## EXERCISE DIRECTIONS
Repeat the lines below exactly as written, please, from the line with "green dice: 3 -> 2" to the line with "red soap dispenser: 1 -> 2", both lines included, and no others.
Segment Start: MATERIAL PROVIDED
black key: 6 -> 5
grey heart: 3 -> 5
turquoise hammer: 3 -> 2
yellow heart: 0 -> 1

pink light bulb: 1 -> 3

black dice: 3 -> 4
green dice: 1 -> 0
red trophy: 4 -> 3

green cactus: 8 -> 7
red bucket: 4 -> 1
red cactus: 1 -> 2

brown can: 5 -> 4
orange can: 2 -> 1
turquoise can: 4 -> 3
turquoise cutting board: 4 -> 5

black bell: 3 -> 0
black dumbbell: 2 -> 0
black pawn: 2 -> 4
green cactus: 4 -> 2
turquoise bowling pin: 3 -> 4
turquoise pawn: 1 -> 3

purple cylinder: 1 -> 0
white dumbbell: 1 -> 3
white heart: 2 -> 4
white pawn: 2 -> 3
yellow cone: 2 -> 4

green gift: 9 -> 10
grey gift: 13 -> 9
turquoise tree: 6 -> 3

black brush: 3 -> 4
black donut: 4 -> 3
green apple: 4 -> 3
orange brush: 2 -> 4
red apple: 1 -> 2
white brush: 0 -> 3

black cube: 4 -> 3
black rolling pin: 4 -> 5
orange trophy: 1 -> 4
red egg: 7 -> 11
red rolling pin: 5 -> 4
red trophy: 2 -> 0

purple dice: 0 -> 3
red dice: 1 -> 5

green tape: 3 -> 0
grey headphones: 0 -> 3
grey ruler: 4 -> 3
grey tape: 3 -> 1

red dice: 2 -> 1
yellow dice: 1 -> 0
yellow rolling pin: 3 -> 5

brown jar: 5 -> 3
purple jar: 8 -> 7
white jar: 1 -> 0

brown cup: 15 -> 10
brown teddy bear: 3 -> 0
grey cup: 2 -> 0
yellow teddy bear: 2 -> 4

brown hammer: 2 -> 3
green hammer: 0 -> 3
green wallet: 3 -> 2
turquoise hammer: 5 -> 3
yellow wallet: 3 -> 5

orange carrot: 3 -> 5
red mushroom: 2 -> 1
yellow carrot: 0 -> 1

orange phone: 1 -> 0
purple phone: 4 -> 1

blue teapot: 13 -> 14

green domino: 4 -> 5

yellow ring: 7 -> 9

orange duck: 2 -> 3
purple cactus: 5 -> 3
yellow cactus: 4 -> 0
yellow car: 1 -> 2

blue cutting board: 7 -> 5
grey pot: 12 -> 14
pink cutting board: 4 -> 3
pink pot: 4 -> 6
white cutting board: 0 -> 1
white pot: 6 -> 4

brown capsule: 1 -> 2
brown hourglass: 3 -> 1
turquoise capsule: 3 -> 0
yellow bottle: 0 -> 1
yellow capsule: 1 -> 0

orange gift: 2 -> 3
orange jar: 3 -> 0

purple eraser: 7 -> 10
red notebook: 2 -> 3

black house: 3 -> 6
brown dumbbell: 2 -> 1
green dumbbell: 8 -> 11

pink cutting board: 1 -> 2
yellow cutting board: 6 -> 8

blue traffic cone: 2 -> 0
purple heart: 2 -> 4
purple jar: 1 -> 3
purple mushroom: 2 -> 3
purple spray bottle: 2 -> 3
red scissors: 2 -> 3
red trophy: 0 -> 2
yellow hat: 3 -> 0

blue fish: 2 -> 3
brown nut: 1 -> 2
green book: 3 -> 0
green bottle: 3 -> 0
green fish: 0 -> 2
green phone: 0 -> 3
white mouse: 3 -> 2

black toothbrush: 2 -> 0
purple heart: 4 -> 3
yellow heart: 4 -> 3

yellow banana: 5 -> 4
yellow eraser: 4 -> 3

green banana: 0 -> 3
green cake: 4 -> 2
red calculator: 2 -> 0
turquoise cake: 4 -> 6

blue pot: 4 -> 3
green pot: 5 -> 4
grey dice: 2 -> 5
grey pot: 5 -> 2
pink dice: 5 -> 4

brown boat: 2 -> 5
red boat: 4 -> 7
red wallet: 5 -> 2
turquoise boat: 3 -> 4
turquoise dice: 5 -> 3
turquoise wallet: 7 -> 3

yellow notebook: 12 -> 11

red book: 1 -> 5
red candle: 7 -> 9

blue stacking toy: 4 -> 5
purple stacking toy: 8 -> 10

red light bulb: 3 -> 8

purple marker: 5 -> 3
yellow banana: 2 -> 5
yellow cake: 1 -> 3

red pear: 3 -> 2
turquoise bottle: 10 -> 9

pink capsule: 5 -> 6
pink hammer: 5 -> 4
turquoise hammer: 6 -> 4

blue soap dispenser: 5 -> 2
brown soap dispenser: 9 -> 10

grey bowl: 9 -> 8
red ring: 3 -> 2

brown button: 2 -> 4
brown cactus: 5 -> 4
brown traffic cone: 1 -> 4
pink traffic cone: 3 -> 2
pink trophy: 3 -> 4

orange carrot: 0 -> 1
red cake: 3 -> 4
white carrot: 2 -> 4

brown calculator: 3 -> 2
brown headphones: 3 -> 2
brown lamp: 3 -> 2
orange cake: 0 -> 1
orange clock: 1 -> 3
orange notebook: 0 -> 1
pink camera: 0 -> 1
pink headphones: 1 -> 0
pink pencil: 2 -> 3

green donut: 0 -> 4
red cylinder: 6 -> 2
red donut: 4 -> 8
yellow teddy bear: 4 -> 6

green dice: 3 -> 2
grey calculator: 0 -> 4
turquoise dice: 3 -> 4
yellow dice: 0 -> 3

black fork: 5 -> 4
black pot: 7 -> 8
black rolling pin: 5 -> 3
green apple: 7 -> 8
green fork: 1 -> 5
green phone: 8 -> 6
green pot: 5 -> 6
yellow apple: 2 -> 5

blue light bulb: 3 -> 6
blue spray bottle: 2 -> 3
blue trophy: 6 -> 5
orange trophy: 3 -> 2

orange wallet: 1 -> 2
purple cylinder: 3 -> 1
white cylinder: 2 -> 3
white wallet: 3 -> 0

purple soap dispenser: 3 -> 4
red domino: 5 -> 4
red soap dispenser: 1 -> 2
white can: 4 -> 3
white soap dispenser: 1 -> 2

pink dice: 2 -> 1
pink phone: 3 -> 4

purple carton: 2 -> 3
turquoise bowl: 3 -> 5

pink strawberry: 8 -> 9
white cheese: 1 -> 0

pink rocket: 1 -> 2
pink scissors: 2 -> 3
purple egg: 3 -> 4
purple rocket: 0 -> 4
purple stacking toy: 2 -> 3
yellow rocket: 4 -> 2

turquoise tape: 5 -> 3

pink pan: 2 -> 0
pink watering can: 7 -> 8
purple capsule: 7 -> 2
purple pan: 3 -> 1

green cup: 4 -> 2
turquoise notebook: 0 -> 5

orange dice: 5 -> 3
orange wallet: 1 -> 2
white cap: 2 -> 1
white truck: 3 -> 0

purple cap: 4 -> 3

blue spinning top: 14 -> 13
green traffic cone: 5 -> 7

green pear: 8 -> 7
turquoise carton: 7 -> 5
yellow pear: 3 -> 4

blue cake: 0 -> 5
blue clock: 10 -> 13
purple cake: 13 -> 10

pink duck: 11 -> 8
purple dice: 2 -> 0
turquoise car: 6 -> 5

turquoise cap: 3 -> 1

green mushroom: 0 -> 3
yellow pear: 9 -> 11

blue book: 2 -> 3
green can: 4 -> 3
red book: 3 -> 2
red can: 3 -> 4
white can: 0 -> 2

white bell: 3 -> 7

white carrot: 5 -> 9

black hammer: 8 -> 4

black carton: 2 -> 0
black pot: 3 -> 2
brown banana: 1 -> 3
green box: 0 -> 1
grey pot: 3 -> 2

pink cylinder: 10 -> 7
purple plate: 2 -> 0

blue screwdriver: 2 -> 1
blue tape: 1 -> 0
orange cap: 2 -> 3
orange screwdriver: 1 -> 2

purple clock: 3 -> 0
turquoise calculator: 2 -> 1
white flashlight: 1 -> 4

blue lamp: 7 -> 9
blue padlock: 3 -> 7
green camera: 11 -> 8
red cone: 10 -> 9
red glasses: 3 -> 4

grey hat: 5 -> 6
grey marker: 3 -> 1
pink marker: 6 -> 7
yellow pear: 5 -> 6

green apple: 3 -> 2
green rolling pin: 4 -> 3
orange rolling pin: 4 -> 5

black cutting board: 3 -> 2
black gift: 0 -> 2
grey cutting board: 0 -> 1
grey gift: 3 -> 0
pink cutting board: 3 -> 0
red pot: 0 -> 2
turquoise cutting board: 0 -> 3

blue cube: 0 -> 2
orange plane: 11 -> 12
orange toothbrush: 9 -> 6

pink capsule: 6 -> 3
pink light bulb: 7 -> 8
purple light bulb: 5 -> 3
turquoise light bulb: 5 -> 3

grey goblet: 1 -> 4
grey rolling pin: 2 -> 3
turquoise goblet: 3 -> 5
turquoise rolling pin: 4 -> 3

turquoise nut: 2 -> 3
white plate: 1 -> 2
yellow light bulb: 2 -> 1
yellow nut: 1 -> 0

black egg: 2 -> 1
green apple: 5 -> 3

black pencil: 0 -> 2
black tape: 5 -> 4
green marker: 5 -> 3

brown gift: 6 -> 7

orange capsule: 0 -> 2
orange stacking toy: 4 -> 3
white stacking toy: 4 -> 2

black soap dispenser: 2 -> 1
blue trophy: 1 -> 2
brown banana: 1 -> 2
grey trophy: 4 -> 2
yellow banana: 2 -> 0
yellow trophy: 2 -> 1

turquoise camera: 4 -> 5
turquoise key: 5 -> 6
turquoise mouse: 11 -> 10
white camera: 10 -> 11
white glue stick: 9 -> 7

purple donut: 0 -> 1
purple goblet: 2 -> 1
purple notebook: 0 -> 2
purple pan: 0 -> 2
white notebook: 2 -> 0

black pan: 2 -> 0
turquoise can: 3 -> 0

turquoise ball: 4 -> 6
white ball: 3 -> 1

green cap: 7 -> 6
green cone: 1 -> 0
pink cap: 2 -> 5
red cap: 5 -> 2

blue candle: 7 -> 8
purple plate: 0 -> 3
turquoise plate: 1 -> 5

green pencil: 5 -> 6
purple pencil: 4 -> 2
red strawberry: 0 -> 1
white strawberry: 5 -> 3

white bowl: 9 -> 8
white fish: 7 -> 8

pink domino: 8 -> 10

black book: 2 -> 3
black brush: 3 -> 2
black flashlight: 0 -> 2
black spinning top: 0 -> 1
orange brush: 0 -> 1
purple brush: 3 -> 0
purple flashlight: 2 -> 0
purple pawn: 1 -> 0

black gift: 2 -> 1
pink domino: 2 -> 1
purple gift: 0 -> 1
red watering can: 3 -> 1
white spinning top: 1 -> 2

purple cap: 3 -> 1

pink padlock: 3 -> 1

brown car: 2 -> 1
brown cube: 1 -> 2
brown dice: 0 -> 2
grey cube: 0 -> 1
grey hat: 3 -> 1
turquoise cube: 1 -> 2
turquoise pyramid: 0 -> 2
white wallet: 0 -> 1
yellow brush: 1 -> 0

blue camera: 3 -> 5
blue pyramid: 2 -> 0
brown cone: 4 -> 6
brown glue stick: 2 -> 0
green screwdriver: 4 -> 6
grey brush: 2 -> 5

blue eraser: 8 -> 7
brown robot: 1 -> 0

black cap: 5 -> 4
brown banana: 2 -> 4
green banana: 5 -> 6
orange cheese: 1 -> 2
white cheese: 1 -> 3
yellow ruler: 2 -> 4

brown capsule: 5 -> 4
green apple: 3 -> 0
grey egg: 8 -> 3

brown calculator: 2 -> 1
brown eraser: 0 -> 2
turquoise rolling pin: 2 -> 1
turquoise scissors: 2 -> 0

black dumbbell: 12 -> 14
Segment End: MATERIAL PROVIDED
## EXERCISE RESPONSE
green dice: 3 -> 2
grey calculator: 0 -> 4
turquoise dice: 3 -> 4
yellow dice: 0 -> 3

black fork: 5 -> 4
black pot: 7 -> 8
black rolling pin: 5 -> 3
green apple: 7 -> 8
green fork: 1 -> 5
green phone: 8 -> 6
green pot: 5 -> 6
yellow apple: 2 -> 5

blue light bulb: 3 -> 6
blue spray bottle: 2 -> 3
blue trophy: 6 -> 5
orange trophy: 3 -> 2

orange wallet: 1 -> 2
purple cylinder: 3 -> 1
white cylinder: 2 -> 3
white wallet: 3 -> 0

purple soap dispenser: 3 -> 4
red domino: 5 -> 4
red soap dispenser: 1 -> 2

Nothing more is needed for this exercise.